__Aim of the exercise__:
Give the number of lines below that hold "plus", and only that.

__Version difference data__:
· · · · · · ·
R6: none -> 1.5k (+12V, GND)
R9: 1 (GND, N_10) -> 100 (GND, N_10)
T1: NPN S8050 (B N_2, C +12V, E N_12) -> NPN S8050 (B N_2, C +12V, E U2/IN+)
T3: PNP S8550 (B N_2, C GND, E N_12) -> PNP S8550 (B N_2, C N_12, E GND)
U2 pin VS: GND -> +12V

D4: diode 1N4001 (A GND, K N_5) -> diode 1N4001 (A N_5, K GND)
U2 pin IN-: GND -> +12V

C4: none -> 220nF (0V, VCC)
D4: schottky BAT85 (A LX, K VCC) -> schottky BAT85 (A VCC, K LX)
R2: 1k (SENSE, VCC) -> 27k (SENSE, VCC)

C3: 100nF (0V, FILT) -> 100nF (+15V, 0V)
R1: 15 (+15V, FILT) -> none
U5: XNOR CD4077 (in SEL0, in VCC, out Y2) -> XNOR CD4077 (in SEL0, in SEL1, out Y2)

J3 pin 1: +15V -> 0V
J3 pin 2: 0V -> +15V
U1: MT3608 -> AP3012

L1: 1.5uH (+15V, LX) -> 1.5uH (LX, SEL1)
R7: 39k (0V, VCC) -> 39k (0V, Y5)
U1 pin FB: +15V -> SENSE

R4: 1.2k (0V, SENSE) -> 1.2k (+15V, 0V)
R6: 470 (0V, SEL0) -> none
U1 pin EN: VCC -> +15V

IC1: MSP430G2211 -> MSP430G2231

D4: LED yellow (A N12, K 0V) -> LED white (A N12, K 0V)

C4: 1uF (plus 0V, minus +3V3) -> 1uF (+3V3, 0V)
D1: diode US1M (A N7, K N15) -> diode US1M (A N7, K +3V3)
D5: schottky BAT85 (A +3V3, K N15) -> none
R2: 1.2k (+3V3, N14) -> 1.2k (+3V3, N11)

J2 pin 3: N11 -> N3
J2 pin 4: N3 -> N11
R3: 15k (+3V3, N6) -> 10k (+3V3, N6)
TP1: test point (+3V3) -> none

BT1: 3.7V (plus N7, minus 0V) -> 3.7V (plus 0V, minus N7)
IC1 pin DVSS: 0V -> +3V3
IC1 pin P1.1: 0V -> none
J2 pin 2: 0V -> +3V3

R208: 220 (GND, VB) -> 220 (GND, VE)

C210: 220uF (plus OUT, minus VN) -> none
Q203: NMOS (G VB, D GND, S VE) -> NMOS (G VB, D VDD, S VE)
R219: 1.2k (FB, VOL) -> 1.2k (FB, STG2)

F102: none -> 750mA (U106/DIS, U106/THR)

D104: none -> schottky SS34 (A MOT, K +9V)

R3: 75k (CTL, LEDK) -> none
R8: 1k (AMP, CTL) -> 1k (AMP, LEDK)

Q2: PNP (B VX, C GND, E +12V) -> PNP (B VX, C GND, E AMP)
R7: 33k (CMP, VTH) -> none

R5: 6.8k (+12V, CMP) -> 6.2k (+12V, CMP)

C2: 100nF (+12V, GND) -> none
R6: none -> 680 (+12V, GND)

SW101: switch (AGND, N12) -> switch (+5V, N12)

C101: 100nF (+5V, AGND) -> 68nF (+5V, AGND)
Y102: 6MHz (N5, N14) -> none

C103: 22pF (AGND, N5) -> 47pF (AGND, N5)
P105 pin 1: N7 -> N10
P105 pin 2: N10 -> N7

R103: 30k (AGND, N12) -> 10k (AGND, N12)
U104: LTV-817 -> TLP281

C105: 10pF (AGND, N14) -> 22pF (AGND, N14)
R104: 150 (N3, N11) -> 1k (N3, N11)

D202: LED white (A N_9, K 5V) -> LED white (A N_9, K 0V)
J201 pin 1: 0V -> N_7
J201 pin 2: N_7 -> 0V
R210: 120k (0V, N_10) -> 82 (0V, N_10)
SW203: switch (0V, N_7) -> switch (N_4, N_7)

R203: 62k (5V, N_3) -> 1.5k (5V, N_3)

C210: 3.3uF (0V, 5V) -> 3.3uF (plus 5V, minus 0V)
· · · · · · ·
__Completed exercise__:
4